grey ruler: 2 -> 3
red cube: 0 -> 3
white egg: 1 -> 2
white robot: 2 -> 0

--

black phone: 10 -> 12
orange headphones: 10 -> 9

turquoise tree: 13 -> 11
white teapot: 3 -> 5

--

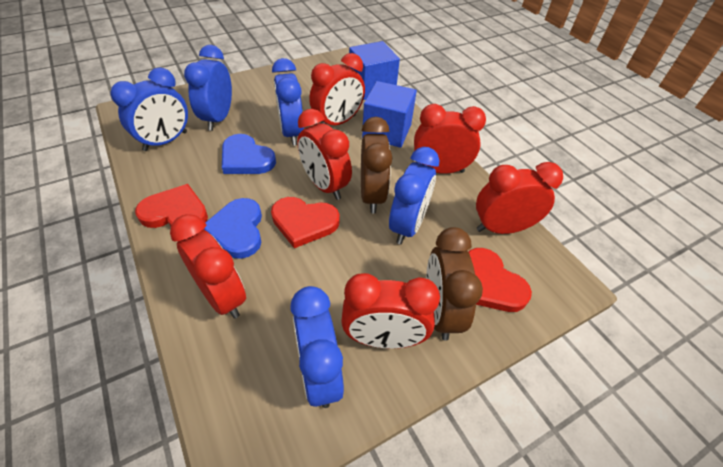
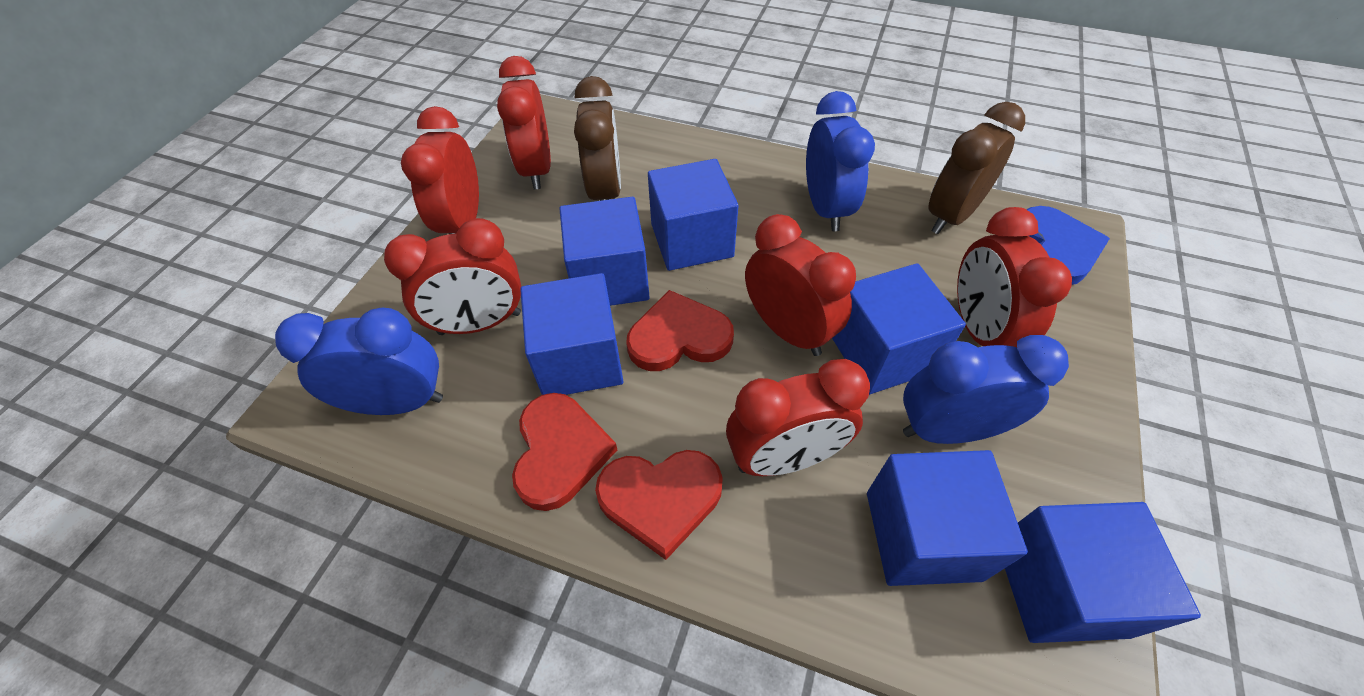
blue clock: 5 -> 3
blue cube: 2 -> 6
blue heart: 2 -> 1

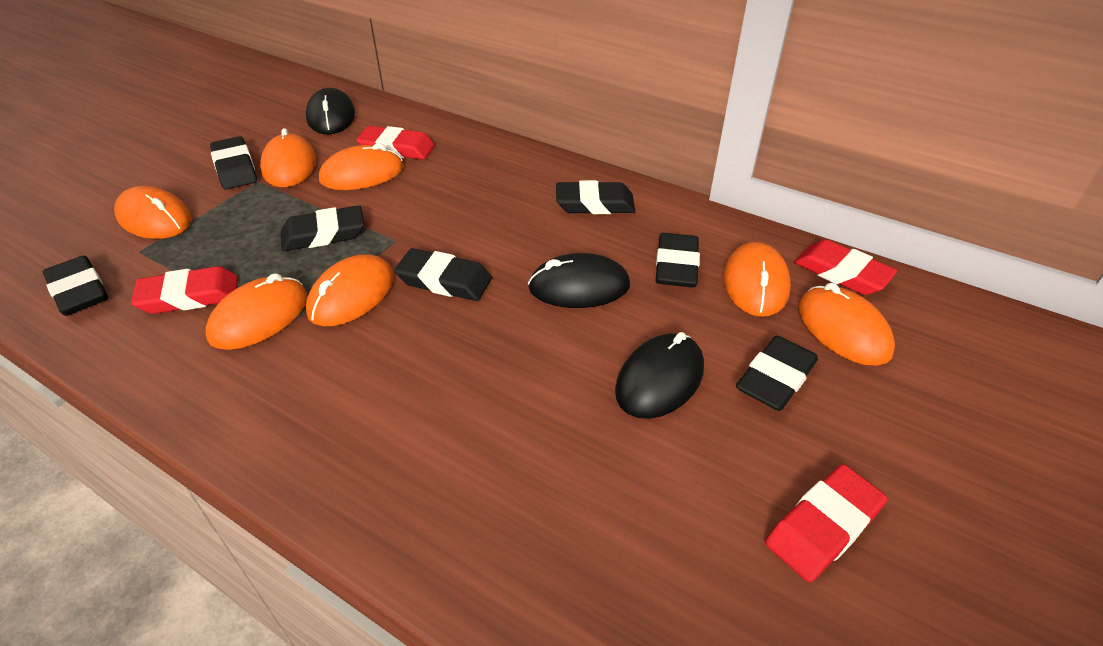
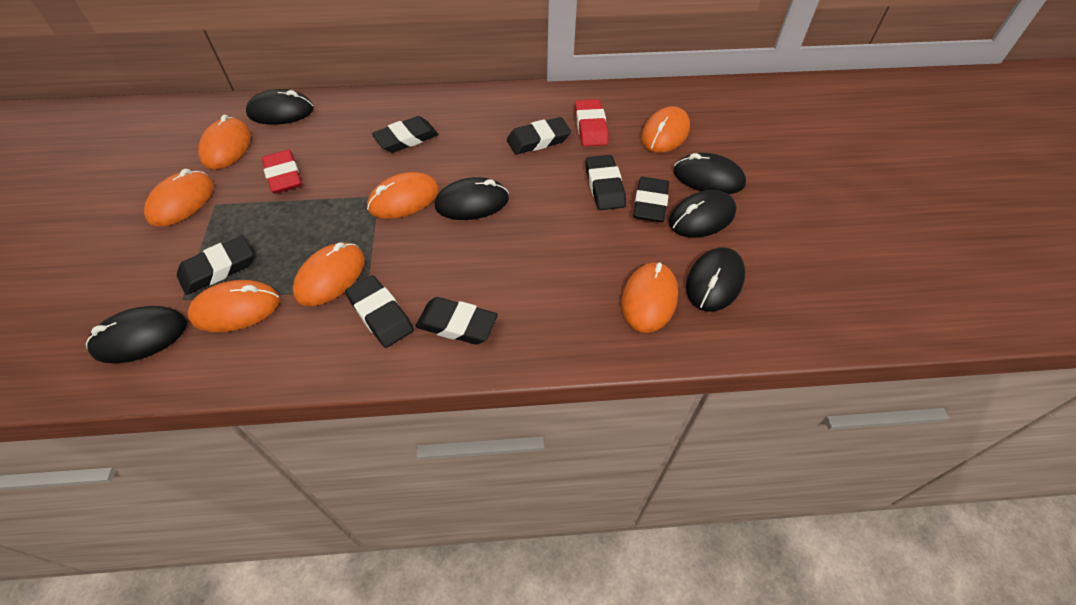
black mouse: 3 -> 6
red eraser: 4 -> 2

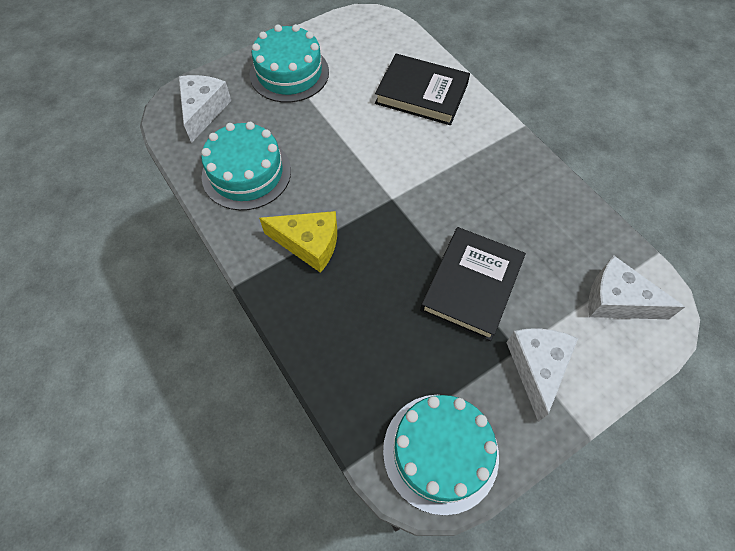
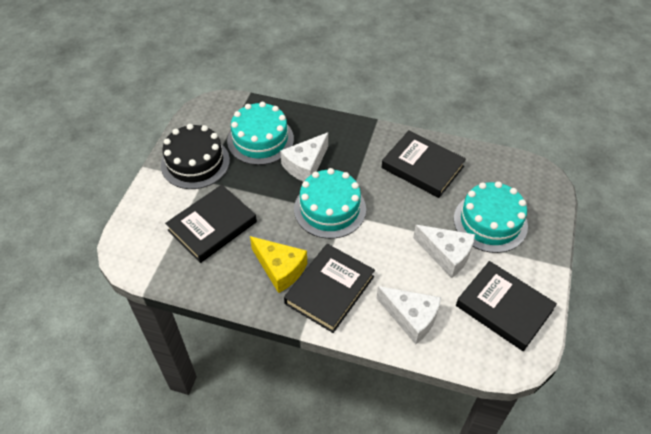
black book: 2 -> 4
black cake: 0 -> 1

# DIRECTIONS FOR THIS TASK
Copy out all lines above holding "black".

# ANSWER FOR THIS EXERCISE
black phone: 10 -> 12
black mouse: 3 -> 6
black book: 2 -> 4
black cake: 0 -> 1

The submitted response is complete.